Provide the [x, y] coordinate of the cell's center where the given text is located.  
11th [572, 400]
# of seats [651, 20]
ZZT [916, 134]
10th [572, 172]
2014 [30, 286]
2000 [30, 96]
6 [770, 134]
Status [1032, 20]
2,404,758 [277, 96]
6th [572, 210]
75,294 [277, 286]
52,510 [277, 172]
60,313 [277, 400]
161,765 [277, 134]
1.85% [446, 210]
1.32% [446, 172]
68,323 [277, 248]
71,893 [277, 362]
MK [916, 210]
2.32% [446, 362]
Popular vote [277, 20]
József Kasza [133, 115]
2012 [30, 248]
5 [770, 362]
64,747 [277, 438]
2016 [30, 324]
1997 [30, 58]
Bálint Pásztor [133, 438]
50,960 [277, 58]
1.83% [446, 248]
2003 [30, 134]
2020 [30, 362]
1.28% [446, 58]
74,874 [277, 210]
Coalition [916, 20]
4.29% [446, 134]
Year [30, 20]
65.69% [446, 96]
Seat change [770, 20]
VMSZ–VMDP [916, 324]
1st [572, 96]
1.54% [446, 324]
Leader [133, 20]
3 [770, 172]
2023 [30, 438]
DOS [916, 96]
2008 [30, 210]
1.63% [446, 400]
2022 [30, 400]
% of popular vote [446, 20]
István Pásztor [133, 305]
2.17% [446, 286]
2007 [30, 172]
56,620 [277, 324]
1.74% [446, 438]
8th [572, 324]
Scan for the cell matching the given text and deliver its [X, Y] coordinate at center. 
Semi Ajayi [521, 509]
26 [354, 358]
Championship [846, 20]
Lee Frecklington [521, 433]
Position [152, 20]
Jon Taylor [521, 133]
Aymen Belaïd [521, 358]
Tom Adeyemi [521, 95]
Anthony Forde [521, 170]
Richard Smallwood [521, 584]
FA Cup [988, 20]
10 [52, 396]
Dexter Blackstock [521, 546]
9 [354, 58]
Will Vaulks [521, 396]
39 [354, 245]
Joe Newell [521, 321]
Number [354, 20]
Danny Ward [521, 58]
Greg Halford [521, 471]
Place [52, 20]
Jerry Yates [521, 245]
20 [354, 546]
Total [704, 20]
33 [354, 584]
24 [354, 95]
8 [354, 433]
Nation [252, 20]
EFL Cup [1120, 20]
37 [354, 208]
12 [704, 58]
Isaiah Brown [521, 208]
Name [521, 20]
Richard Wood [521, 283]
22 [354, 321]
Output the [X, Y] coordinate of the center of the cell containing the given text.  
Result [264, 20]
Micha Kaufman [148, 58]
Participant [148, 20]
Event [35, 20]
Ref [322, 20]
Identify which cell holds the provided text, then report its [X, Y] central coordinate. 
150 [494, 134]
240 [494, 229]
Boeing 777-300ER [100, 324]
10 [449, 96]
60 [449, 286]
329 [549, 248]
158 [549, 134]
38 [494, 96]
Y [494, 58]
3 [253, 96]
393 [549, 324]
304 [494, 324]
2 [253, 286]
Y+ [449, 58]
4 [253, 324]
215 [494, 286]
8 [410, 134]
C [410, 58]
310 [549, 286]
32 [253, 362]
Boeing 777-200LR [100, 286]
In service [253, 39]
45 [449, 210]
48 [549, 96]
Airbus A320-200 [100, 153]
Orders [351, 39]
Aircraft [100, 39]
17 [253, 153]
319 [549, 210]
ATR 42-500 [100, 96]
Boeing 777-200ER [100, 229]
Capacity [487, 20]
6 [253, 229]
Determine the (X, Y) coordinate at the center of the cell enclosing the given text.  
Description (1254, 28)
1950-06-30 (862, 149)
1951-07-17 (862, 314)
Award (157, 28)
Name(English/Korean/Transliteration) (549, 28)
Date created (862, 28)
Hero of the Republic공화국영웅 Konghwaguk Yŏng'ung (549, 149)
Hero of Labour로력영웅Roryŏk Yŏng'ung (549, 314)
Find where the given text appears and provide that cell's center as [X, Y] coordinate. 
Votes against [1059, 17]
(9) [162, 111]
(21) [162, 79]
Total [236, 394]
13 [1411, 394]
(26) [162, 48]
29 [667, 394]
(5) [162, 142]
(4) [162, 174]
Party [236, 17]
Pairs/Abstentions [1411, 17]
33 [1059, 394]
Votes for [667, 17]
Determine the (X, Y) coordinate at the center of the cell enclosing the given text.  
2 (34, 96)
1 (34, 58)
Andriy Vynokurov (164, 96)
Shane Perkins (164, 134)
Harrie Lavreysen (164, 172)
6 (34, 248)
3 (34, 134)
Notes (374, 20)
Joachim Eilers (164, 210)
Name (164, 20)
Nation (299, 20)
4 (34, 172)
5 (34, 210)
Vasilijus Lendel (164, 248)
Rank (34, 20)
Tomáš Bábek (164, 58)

========

● **REQUIREMENT**
Format all of the data above as a numbered list, leaving out any blank lines.

● **ANSWER BELOW**
1. Provide the [x, y] coordinate of the cell's center where the given text is located.  
2. 11th [572, 400]
3. # of seats [651, 20]
4. ZZT [916, 134]
5. 10th [572, 172]
6. 2014 [30, 286]
7. 2000 [30, 96]
8. 6 [770, 134]
9. Status [1032, 20]
10. 2,404,758 [277, 96]
11. 6th [572, 210]
12. 75,294 [277, 286]
13. 52,510 [277, 172]
14. 60,313 [277, 400]
15. 161,765 [277, 134]
16. 1.85% [446, 210]
17. 1.32% [446, 172]
18. 68,323 [277, 248]
19. 71,893 [277, 362]
20. MK [916, 210]
21. 2.32% [446, 362]
22. Popular vote [277, 20]
23. József Kasza [133, 115]
24. 2012 [30, 248]
25. 5 [770, 362]
26. 64,747 [277, 438]
27. 2016 [30, 324]
28. 1997 [30, 58]
29. Bálint Pásztor [133, 438]
30. 50,960 [277, 58]
31. 1.83% [446, 248]
32. 2003 [30, 134]
33. 2020 [30, 362]
34. 1.28% [446, 58]
35. 74,874 [277, 210]
36. Coalition [916, 20]
37. 4.29% [446, 134]
38. Year [30, 20]
39. 65.69% [446, 96]
40. Seat change [770, 20]
41. VMSZ–VMDP [916, 324]
42. 1st [572, 96]
43. 1.54% [446, 324]
44. Leader [133, 20]
45. 3 [770, 172]
46. 2023 [30, 438]
47. DOS [916, 96]
48. 2008 [30, 210]
49. 1.63% [446, 400]
50. 2022 [30, 400]
51. % of popular vote [446, 20]
52. István Pásztor [133, 305]
53. 2.17% [446, 286]
54. 2007 [30, 172]
55. 56,620 [277, 324]
56. 1.74% [446, 438]
57. 8th [572, 324]
58. Scan for the cell matching the given text and deliver its [X, Y] coordinate at center. 
59. Semi Ajayi [521, 509]
60. 26 [354, 358]
61. Championship [846, 20]
62. Lee Frecklington [521, 433]
63. Position [152, 20]
64. Jon Taylor [521, 133]
65. Aymen Belaïd [521, 358]
66. Tom Adeyemi [521, 95]
67. Anthony Forde [521, 170]
68. Richard Smallwood [521, 584]
69. FA Cup [988, 20]
70. 10 [52, 396]
71. Dexter Blackstock [521, 546]
72. 9 [354, 58]
73. Will Vaulks [521, 396]
74. 39 [354, 245]
75. Joe Newell [521, 321]
76. Number [354, 20]
77. Danny Ward [521, 58]
78. Greg Halford [521, 471]
79. Place [52, 20]
80. Jerry Yates [521, 245]
81. 20 [354, 546]
82. Total [704, 20]
83. 33 [354, 584]
84. 24 [354, 95]
85. 8 [354, 433]
86. Nation [252, 20]
87. EFL Cup [1120, 20]
88. 37 [354, 208]
89. 12 [704, 58]
90. Isaiah Brown [521, 208]
91. Name [521, 20]
92. Richard Wood [521, 283]
93. 22 [354, 321]
94. Output the [X, Y] coordinate of the center of the cell containing the given text.  
95. Result [264, 20]
96. Micha Kaufman [148, 58]
97. Participant [148, 20]
98. Event [35, 20]
99. Ref [322, 20]
100. Identify which cell holds the provided text, then report its [X, Y] central coordinate. 
101. 150 [494, 134]
102. 240 [494, 229]
103. Boeing 777-300ER [100, 324]
104. 10 [449, 96]
105. 60 [449, 286]
106. 329 [549, 248]
107. 158 [549, 134]
108. 38 [494, 96]
109. Y [494, 58]
110. 3 [253, 96]
111. 393 [549, 324]
112. 304 [494, 324]
113. 2 [253, 286]
114. Y+ [449, 58]
115. 4 [253, 324]
116. 215 [494, 286]
117. 8 [410, 134]
118. C [410, 58]
119. 310 [549, 286]
120. 32 [253, 362]
121. Boeing 777-200LR [100, 286]
122. In service [253, 39]
123. 45 [449, 210]
124. 48 [549, 96]
125. Airbus A320-200 [100, 153]
126. Orders [351, 39]
127. Aircraft [100, 39]
128. 17 [253, 153]
129. 319 [549, 210]
130. ATR 42-500 [100, 96]
131. Boeing 777-200ER [100, 229]
132. Capacity [487, 20]
133. 6 [253, 229]
134. Determine the (X, Y) coordinate at the center of the cell enclosing the given text.  
135. Description (1254, 28)
136. 1950-06-30 (862, 149)
137. 1951-07-17 (862, 314)
138. Award (157, 28)
139. Name(English/Korean/Transliteration) (549, 28)
140. Date created (862, 28)
141. Hero of the Republic공화국영웅 Konghwaguk Yŏng'ung (549, 149)
142. Hero of Labour로력영웅Roryŏk Yŏng'ung (549, 314)
143. Find where the given text appears and provide that cell's center as [X, Y] coordinate. 
144. Votes against [1059, 17]
145. (9) [162, 111]
146. (21) [162, 79]
147. Total [236, 394]
148. 13 [1411, 394]
149. (26) [162, 48]
150. 29 [667, 394]
151. (5) [162, 142]
152. (4) [162, 174]
153. Party [236, 17]
154. Pairs/Abstentions [1411, 17]
155. 33 [1059, 394]
156. Votes for [667, 17]
157. Determine the (X, Y) coordinate at the center of the cell enclosing the given text.  
158. 2 (34, 96)
159. 1 (34, 58)
160. Andriy Vynokurov (164, 96)
161. Shane Perkins (164, 134)
162. Harrie Lavreysen (164, 172)
163. 6 (34, 248)
164. 3 (34, 134)
165. Notes (374, 20)
166. Joachim Eilers (164, 210)
167. Name (164, 20)
168. Nation (299, 20)
169. 4 (34, 172)
170. 5 (34, 210)
171. Vasilijus Lendel (164, 248)
172. Rank (34, 20)
173. Tomáš Bábek (164, 58)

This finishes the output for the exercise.